*Task objective*: From the data below, repeat exactly the lines from the line with "TFT2 pin DC: RX -> TX" to the line with "TFT2 pin SDI: D1 -> D7", both included.

*Exercise data*:
---+---
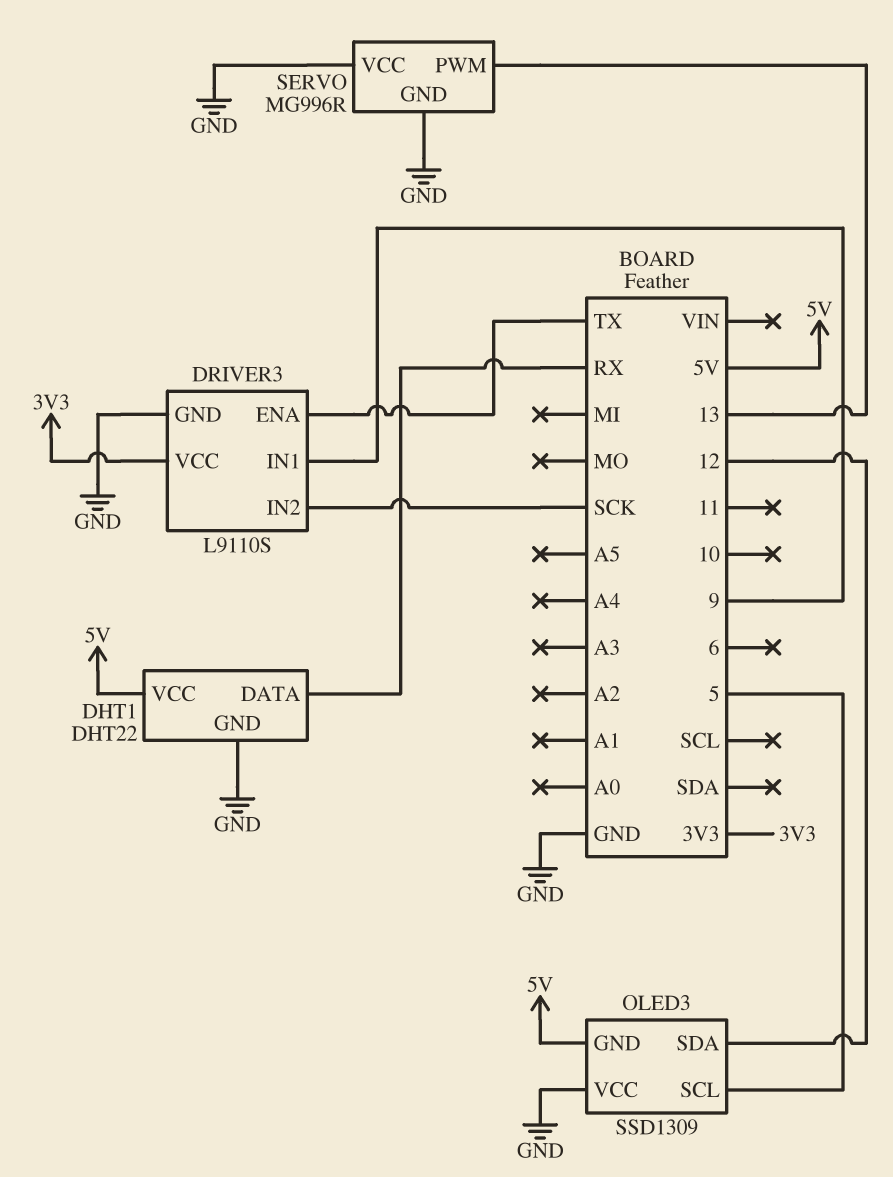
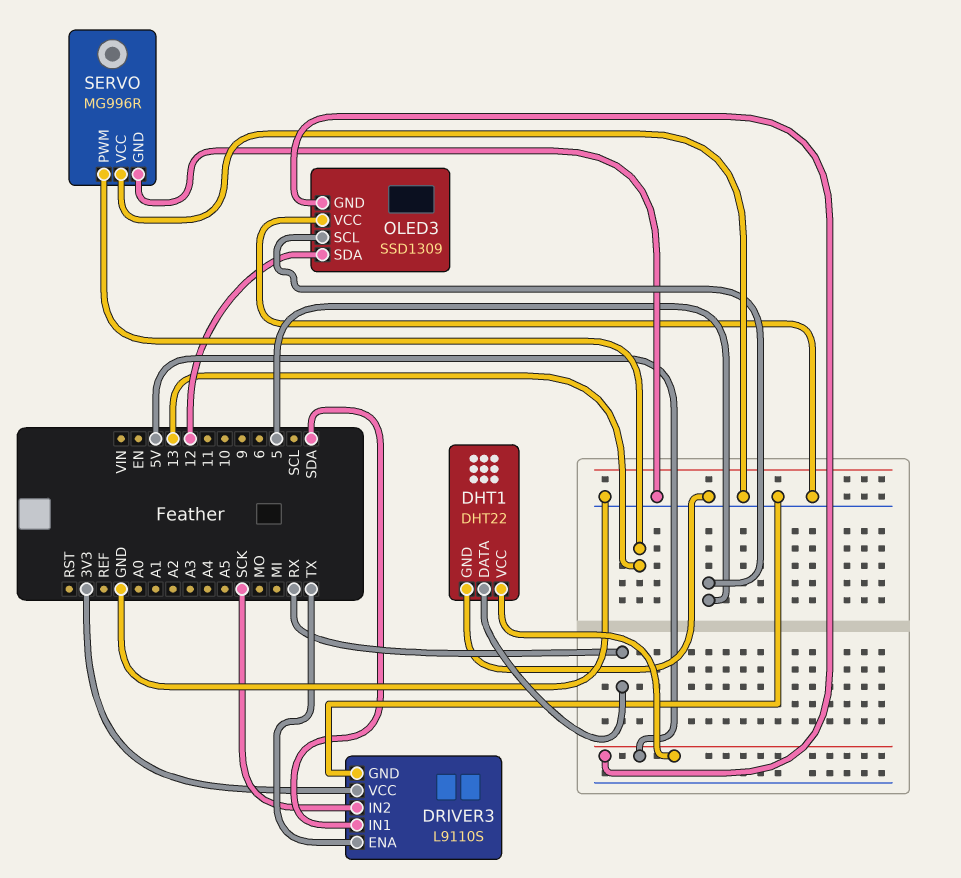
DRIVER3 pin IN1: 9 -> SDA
---+---
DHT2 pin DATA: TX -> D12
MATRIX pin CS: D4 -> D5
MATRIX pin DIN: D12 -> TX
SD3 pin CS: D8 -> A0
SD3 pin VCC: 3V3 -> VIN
---+---
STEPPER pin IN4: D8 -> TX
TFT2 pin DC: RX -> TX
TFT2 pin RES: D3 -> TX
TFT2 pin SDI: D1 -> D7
---+---
*Answer space*:
TFT2 pin DC: RX -> TX
TFT2 pin RES: D3 -> TX
TFT2 pin SDI: D1 -> D7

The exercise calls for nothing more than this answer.